*** Opening Information ***
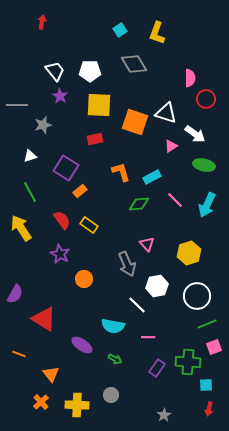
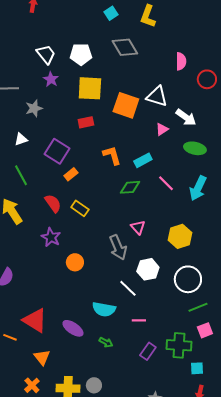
red circle: (206, 99) -> (207, 79), moved
red triangle: (44, 319) -> (35, 320), moved
gray circle: (111, 395) -> (94, 385), moved

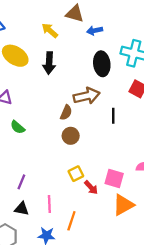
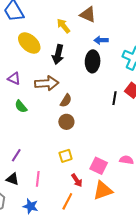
blue arrow: (95, 31) -> (101, 40), moved
black ellipse: (102, 64) -> (93, 61), moved
brown arrow: (87, 96) -> (47, 83), moved
black line: (113, 116) -> (114, 98), moved
red arrow: (91, 187) -> (77, 180), moved
orange line: (71, 221) -> (67, 201), moved

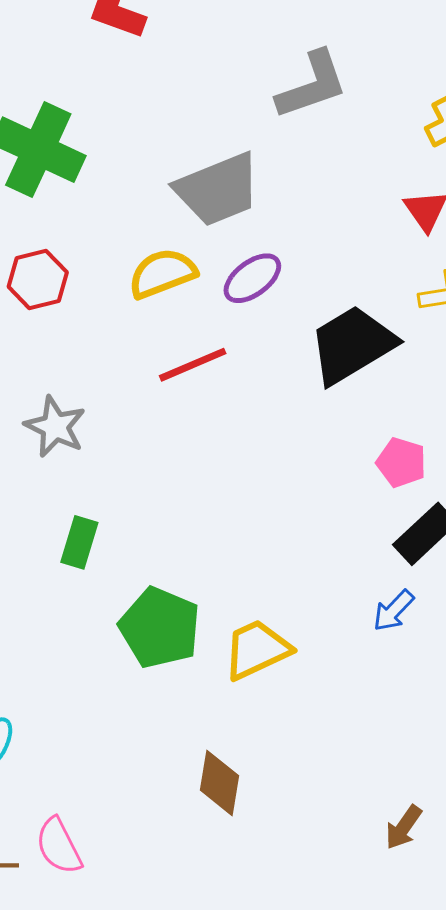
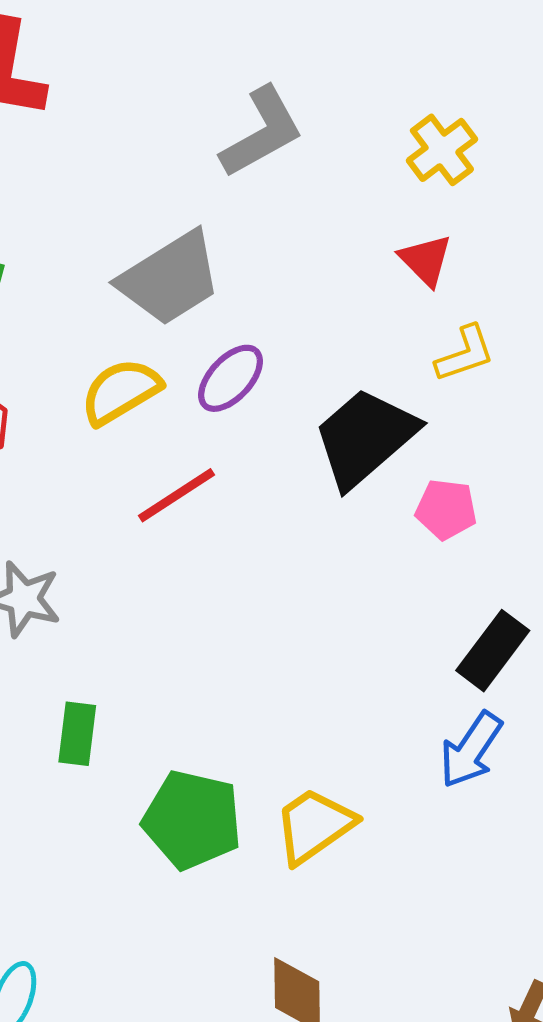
pink pentagon: (401, 462) -> (446, 509), moved
blue arrow: (393, 611) -> (471, 750), size x1.4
*** Closing Information ***
_Task description_
Word for word, retype the lines from the one that contains "brown arrow: (87, 96) -> (47, 83), moved" through the final line of the data, both ends included, excluding pictures.

_Written reply_
brown arrow: (87, 96) -> (47, 83), moved
black line: (113, 116) -> (114, 98), moved
red arrow: (91, 187) -> (77, 180), moved
orange line: (71, 221) -> (67, 201), moved

pink pentagon: (401, 462) -> (446, 509), moved
blue arrow: (393, 611) -> (471, 750), size x1.4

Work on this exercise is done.